*About this task*.
Please repeat the line that contains "yellow cactus: 3 -> 1" and every line after it, exactly, through the end of the records.

*Task input*.
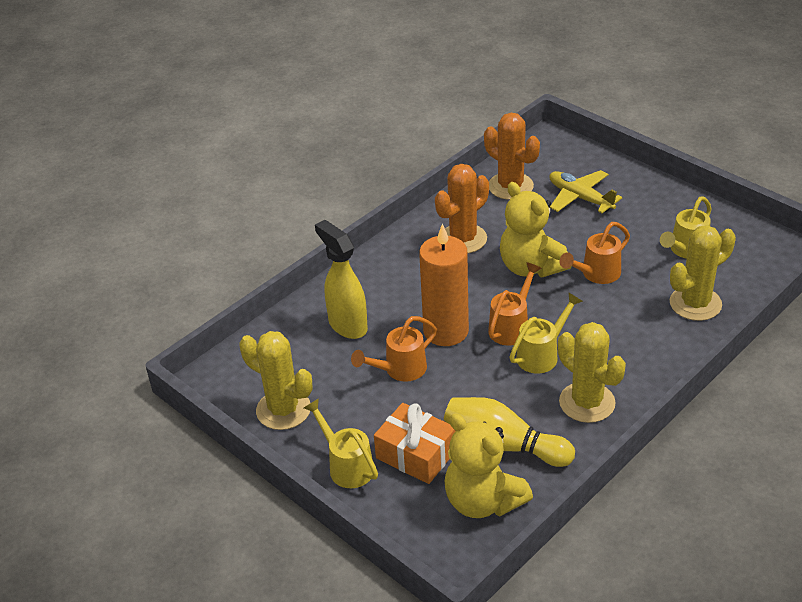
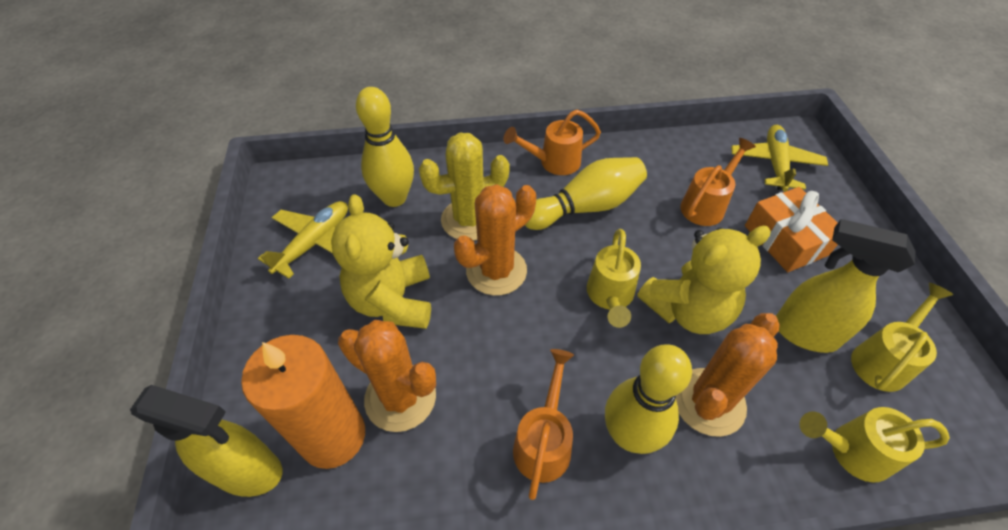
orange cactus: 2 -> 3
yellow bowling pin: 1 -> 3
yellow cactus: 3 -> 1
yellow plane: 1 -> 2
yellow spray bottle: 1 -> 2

*Answer section*.
yellow cactus: 3 -> 1
yellow plane: 1 -> 2
yellow spray bottle: 1 -> 2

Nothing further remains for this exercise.